Action item:
This task calls for copying every line of the records that includes the word "boat".

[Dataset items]

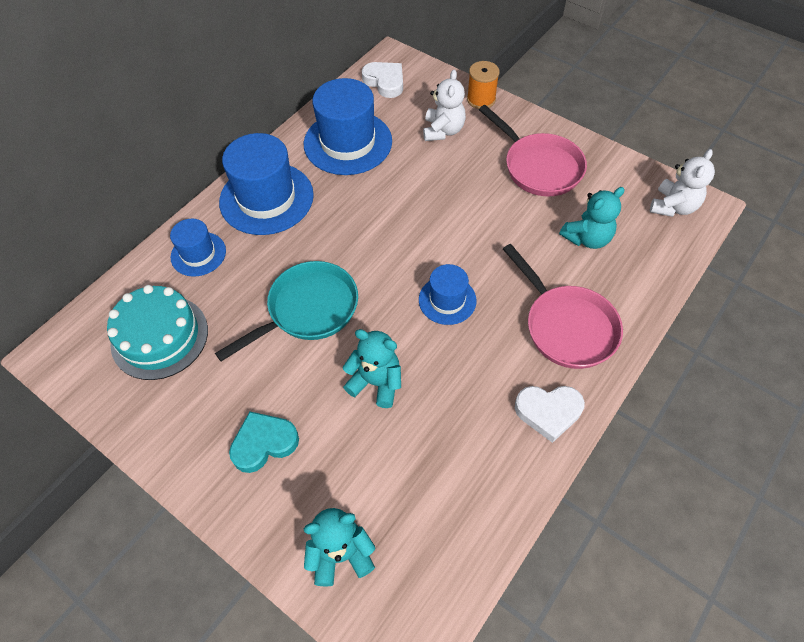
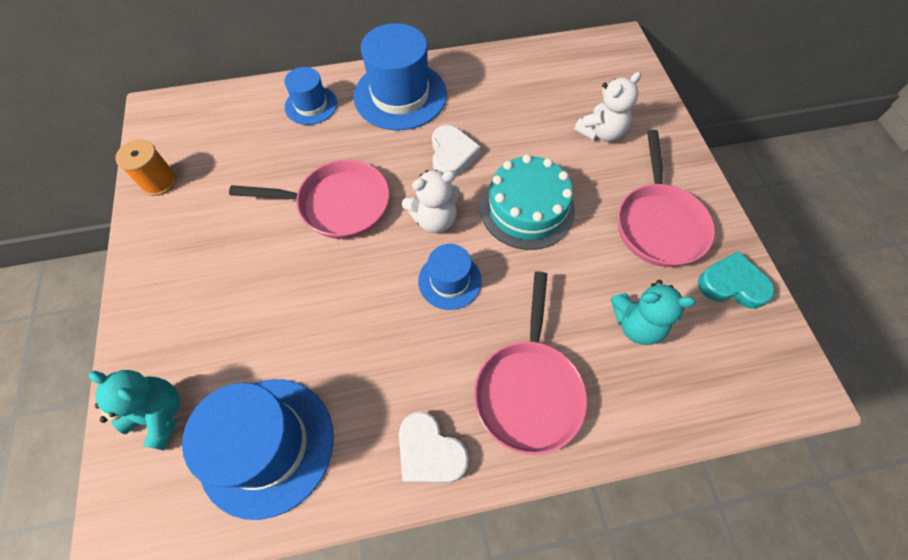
camera: 40 degrees right, 5 degrees up
(160, 337) = (225, 148): turquoise cake -> turquoise cake (527, 208)
(264, 443) = (203, 282): turquoise heart -> turquoise heart (732, 284)
(308, 310) = (337, 204): turquoise pan -> pink pan
(348, 142) = (508, 91): blue hat -> blue hat (267, 445)
(376, 382) = (324, 303): turquoise teddy bear -> none
(385, 82) = (593, 59): white heart -> white heart (452, 155)
(481, 99) = (666, 126): orange spool -> orange spool (159, 182)
(673, 207) = (765, 362): white teddy bear -> white teddy bear (434, 219)

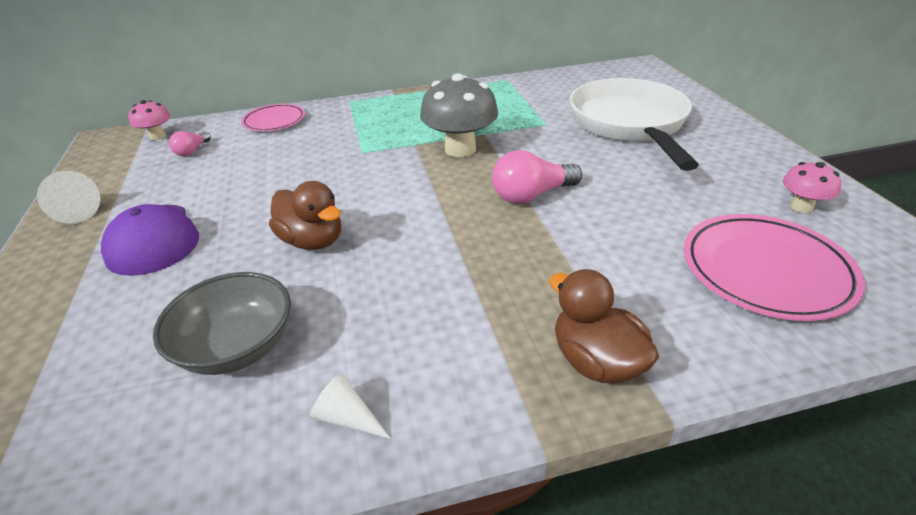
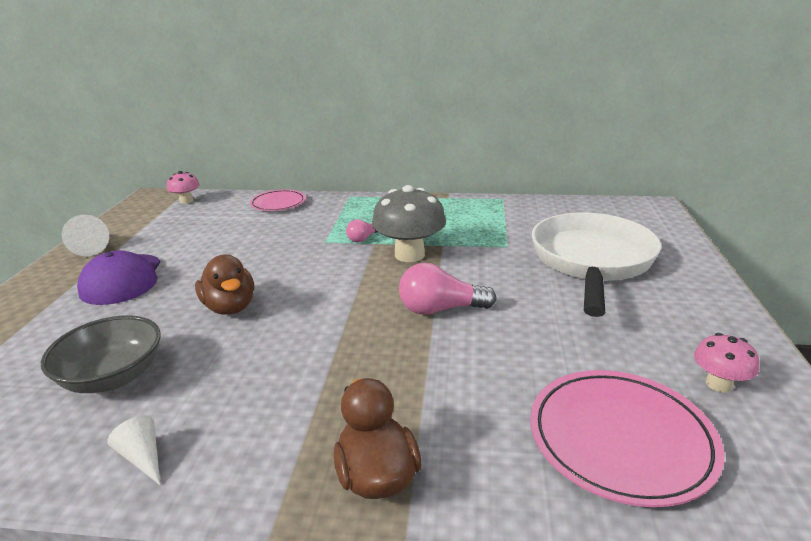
camera: 20 degrees right, 10 degrees down
(192, 151) = (201, 217): pink light bulb -> pink light bulb (363, 238)

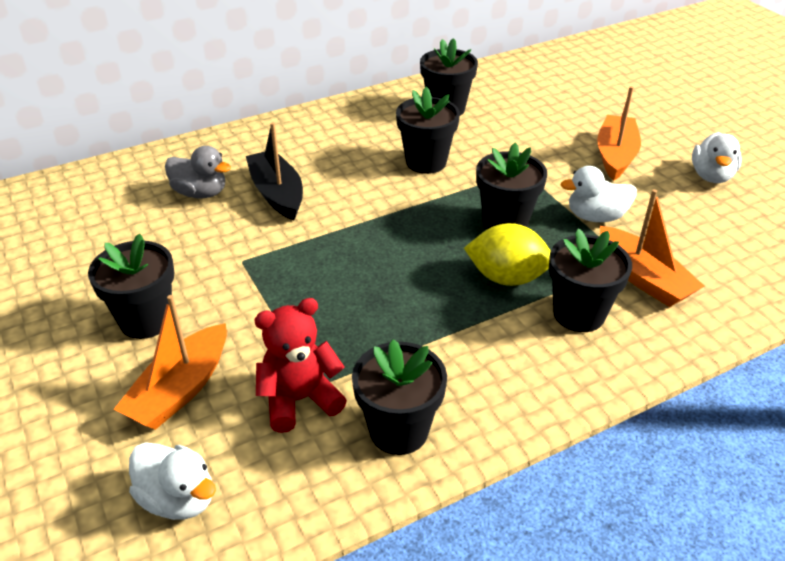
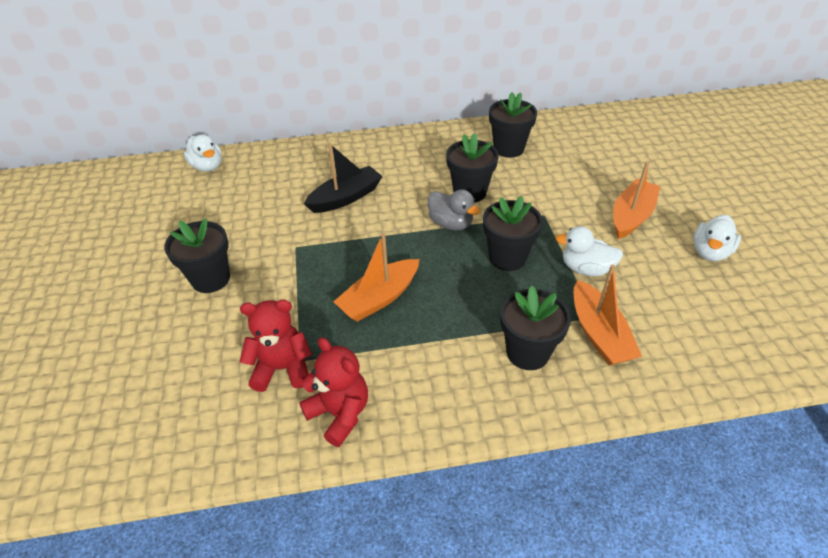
camera: 20 degrees right, 5 degrees up
(178, 499) = (167, 422): white duck -> white duck (207, 166)
(180, 389) = (207, 338): orange boat -> orange boat (379, 298)
(200, 193) = (293, 186): grey duck -> grey duck (451, 224)
(277, 194) = (346, 198): black boat -> black boat turned 60 degrees clockwise
(399, 430) = (339, 413): black flower pot -> red teddy bear
(507, 278) = (484, 306): yellow lemon -> none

Answer to this task:
(180, 389) = (207, 338): orange boat -> orange boat (379, 298)
(277, 194) = (346, 198): black boat -> black boat turned 60 degrees clockwise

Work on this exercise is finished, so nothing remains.